→ **Extracted data**

####################

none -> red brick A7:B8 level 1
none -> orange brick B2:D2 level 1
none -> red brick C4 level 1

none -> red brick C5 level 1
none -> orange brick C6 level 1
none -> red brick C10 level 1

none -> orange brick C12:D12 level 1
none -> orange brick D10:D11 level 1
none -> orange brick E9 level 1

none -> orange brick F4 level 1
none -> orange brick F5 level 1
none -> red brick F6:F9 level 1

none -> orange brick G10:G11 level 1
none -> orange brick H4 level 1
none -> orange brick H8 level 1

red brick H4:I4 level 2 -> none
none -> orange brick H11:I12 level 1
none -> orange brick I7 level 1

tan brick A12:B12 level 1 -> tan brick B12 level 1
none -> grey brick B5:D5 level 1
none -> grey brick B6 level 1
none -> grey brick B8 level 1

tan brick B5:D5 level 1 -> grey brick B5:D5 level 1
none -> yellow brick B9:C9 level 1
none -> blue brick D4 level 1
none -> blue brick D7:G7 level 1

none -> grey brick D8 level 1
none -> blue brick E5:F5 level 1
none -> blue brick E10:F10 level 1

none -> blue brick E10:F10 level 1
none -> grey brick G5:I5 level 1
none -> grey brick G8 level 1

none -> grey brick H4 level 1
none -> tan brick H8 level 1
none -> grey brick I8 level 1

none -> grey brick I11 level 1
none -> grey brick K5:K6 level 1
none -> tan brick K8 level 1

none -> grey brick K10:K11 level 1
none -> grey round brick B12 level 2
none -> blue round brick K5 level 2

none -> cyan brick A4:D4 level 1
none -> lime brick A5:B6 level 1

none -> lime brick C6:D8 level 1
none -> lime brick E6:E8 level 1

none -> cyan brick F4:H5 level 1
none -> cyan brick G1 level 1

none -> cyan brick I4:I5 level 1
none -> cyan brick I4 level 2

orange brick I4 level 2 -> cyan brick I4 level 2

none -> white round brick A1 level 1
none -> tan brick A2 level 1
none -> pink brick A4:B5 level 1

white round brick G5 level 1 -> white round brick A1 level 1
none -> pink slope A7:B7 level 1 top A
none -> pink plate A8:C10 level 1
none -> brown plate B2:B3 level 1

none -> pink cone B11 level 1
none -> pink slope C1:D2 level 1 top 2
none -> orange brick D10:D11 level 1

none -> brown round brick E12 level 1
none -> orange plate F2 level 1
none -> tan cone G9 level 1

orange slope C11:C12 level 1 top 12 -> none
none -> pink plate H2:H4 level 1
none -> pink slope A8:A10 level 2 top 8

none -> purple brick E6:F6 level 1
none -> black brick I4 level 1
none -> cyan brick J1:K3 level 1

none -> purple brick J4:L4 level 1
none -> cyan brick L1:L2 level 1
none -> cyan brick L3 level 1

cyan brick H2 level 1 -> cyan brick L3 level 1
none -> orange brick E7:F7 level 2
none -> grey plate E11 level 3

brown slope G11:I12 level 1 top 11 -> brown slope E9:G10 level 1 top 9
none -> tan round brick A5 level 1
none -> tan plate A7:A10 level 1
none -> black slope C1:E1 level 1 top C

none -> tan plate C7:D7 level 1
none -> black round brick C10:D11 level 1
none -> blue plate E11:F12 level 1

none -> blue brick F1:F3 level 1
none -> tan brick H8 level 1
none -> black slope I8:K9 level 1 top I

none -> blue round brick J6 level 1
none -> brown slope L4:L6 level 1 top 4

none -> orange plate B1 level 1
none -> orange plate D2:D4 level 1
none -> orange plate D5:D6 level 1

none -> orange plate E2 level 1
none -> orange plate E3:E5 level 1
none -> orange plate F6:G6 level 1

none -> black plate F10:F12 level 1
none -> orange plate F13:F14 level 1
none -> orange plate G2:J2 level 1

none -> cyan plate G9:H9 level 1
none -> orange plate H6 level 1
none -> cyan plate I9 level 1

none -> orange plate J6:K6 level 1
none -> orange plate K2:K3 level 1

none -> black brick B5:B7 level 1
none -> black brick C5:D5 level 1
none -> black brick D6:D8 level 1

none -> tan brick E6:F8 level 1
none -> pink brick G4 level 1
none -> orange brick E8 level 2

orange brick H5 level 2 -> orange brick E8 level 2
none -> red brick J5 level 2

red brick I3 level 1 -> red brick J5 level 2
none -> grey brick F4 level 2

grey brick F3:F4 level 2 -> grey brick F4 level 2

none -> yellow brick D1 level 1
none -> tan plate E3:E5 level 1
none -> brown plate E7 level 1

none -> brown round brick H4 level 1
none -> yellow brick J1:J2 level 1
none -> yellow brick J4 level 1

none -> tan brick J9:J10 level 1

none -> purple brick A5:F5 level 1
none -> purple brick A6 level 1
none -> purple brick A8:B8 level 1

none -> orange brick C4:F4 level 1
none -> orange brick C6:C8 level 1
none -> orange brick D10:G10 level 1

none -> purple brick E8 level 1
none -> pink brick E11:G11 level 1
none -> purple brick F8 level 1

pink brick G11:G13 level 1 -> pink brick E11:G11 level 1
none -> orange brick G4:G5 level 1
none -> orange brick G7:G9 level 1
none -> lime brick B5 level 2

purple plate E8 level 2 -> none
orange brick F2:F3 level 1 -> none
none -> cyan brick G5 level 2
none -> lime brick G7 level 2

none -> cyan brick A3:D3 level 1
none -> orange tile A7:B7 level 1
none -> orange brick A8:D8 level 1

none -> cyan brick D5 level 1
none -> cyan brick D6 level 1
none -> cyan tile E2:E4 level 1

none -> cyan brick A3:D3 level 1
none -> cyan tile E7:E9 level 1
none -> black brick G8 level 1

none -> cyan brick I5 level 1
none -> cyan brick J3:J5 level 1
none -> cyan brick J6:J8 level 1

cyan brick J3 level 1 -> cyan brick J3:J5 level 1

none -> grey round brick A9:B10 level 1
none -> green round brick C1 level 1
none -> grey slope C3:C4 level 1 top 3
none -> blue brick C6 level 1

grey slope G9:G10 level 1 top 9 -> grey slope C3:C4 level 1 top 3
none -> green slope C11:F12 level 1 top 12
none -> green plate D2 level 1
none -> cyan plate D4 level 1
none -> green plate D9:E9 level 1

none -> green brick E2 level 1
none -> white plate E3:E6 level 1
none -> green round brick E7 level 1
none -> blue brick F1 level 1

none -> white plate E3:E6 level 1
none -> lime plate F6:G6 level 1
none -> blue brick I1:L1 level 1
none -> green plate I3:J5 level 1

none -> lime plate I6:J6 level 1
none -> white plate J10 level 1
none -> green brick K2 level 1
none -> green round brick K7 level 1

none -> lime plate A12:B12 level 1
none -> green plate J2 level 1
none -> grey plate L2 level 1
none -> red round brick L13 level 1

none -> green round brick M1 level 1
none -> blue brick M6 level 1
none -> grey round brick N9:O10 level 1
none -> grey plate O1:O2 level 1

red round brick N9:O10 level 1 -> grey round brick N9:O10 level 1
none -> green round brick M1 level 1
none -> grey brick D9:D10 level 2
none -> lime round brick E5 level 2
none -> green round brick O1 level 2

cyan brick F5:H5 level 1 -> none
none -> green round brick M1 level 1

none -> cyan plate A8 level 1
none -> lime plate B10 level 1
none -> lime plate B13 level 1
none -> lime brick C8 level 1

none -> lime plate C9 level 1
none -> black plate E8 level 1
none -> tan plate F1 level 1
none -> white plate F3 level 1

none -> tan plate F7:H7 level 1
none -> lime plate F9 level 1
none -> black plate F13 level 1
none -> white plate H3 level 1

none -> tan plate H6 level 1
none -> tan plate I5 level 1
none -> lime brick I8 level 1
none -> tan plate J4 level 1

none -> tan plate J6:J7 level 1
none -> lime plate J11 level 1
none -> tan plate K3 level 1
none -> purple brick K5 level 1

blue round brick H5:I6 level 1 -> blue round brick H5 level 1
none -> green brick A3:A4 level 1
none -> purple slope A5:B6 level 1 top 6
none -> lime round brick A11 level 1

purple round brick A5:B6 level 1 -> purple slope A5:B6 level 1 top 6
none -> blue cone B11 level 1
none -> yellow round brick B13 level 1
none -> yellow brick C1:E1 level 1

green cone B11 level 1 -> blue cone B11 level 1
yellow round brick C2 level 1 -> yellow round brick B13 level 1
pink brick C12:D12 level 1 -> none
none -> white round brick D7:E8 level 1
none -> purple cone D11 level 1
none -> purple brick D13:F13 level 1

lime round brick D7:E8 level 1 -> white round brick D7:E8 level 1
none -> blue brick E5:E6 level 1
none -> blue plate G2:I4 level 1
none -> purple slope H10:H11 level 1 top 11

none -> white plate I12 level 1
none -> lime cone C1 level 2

####################

→ **Activity**
The expected output is the run of lines from the one that includes "none -> blue brick E5:E6 level 1" through the end of the listing above, exactly as they stand.

→ **Reply**
none -> blue brick E5:E6 level 1
none -> blue plate G2:I4 level 1
none -> purple slope H10:H11 level 1 top 11

none -> white plate I12 level 1
none -> lime cone C1 level 2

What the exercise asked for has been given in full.